Information given START

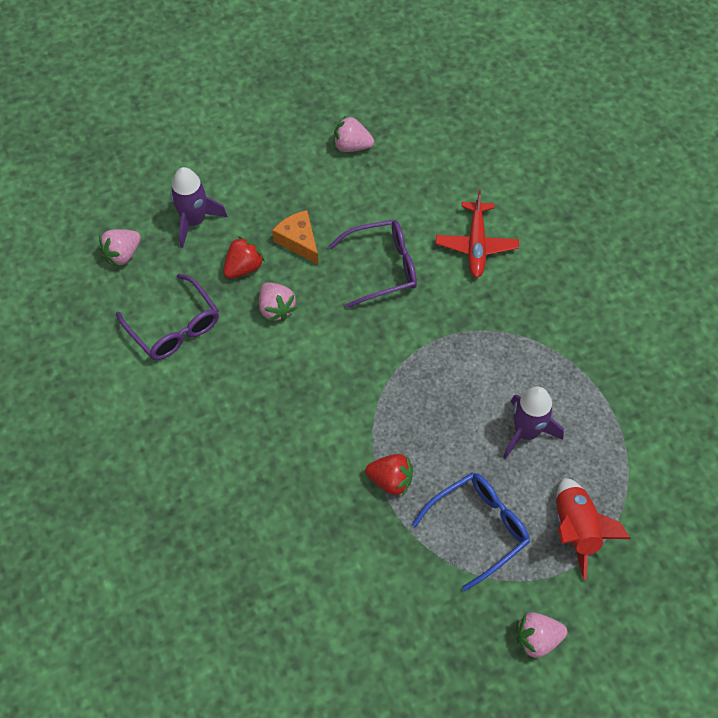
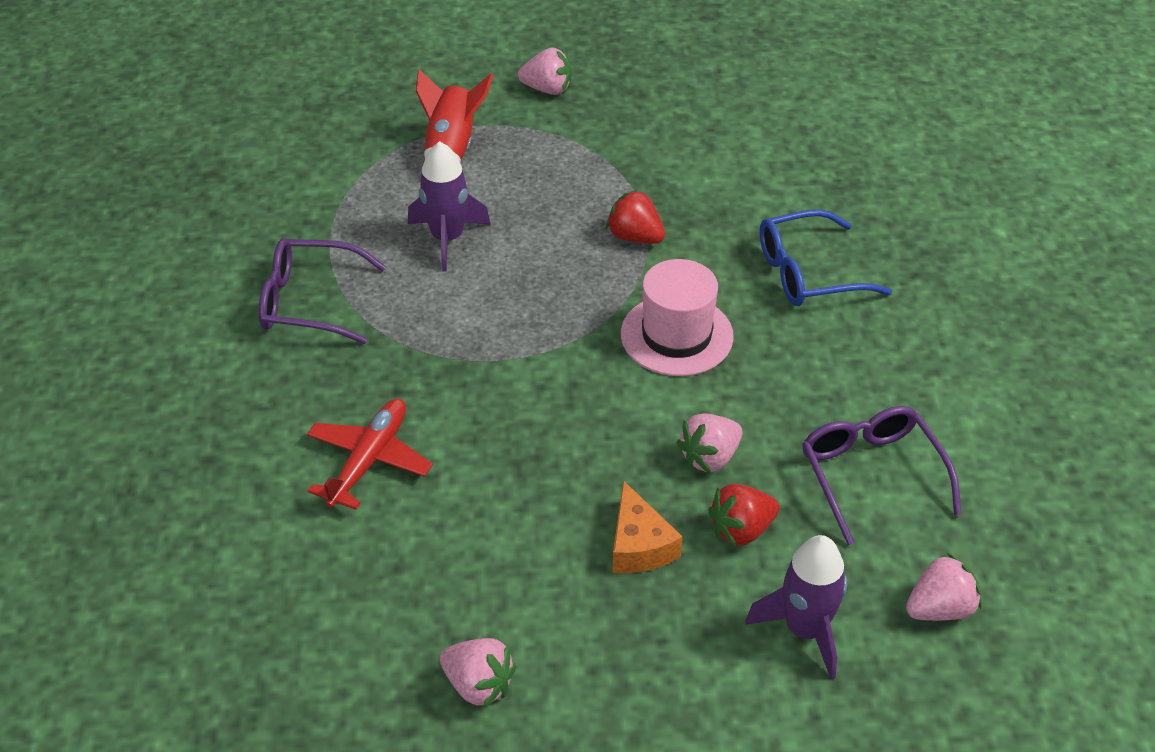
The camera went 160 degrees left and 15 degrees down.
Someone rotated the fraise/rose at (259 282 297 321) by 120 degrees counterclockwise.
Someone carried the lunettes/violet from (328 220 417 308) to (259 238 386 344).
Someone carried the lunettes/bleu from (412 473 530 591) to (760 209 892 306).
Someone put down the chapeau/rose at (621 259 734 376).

Information given END

* What needs to be done
Set the records down again exactly, with no pictures.

* Result of the exercise
The camera went 160 degrees left and 15 degrees down.
Someone rotated the fraise/rose at (259 282 297 321) by 120 degrees counterclockwise.
Someone carried the lunettes/violet from (328 220 417 308) to (259 238 386 344).
Someone carried the lunettes/bleu from (412 473 530 591) to (760 209 892 306).
Someone put down the chapeau/rose at (621 259 734 376).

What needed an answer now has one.